Exercise details
Transcribe the listing that follows in full, exactly, and drop its images.

*** Opening of Entries shown ***

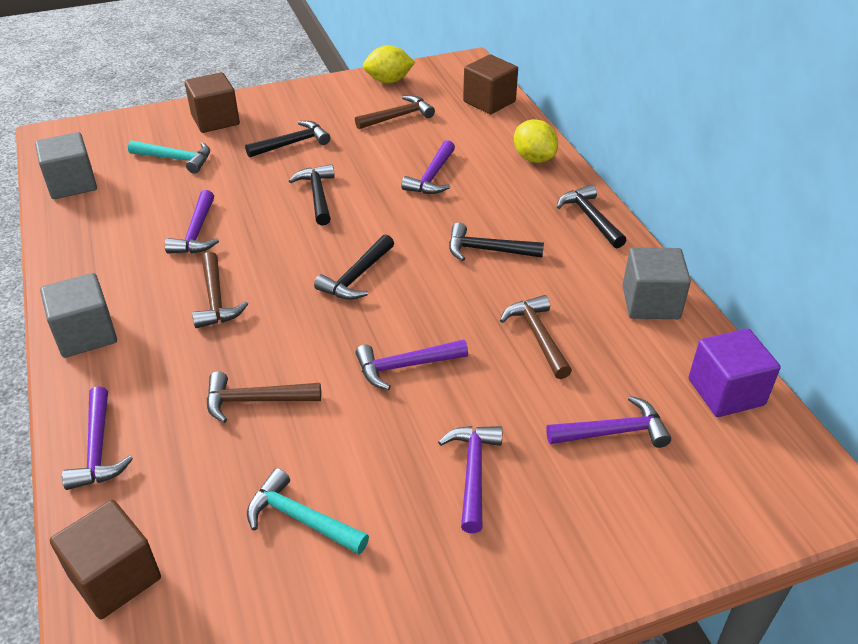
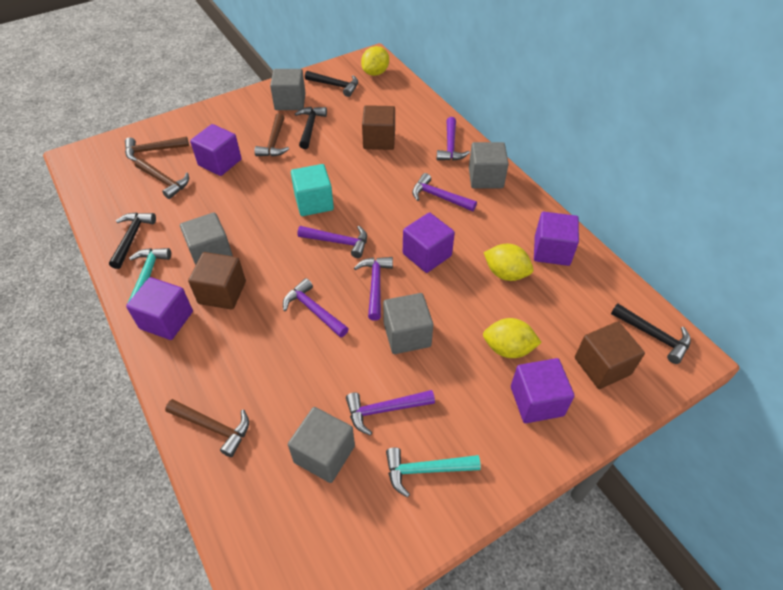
black hammer: 5 -> 4
grey cube: 3 -> 5
purple cube: 1 -> 5
turquoise cube: 0 -> 1
yellow lemon: 2 -> 3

*** Close of Entries shown ***

Result for this exercise
black hammer: 5 -> 4
grey cube: 3 -> 5
purple cube: 1 -> 5
turquoise cube: 0 -> 1
yellow lemon: 2 -> 3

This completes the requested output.